Material for this exercise.
# # # #

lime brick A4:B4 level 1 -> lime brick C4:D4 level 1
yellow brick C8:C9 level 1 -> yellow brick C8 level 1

# # # #

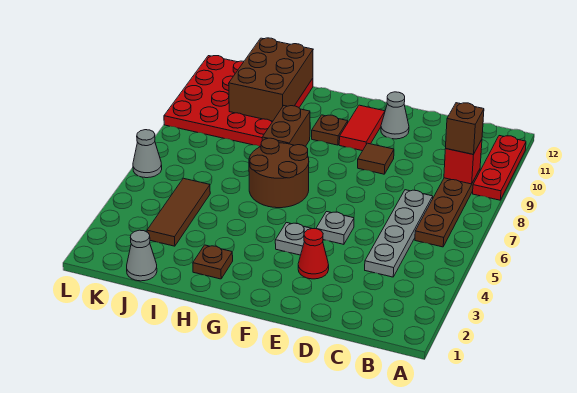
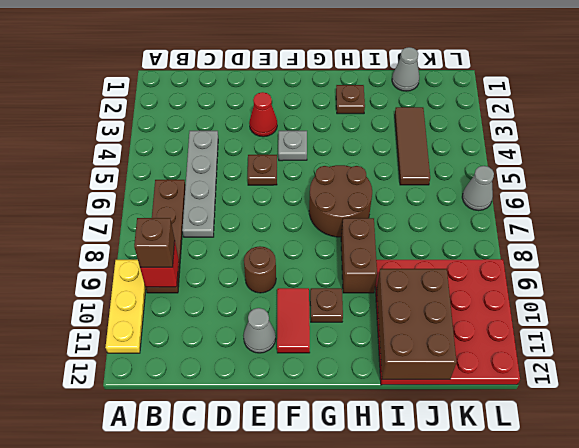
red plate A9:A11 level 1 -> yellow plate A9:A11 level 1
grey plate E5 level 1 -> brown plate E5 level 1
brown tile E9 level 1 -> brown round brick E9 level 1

# # # #

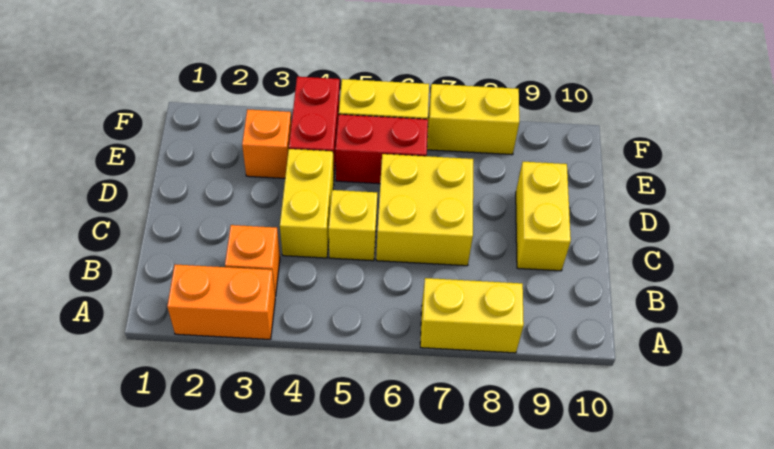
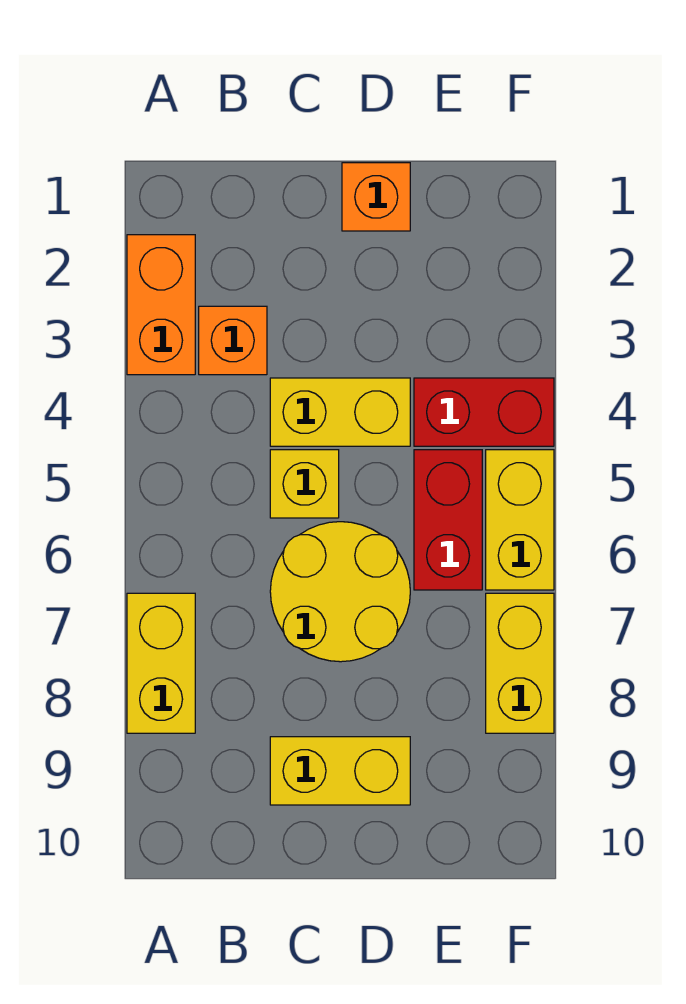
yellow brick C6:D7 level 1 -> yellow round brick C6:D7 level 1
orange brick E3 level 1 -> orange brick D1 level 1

# # # #

Look above for the line holding "red plate A9:A11" and the line holding "brown tile E9", then output exactly those two lines and every line between them, nothing more.

red plate A9:A11 level 1 -> yellow plate A9:A11 level 1
grey plate E5 level 1 -> brown plate E5 level 1
brown tile E9 level 1 -> brown round brick E9 level 1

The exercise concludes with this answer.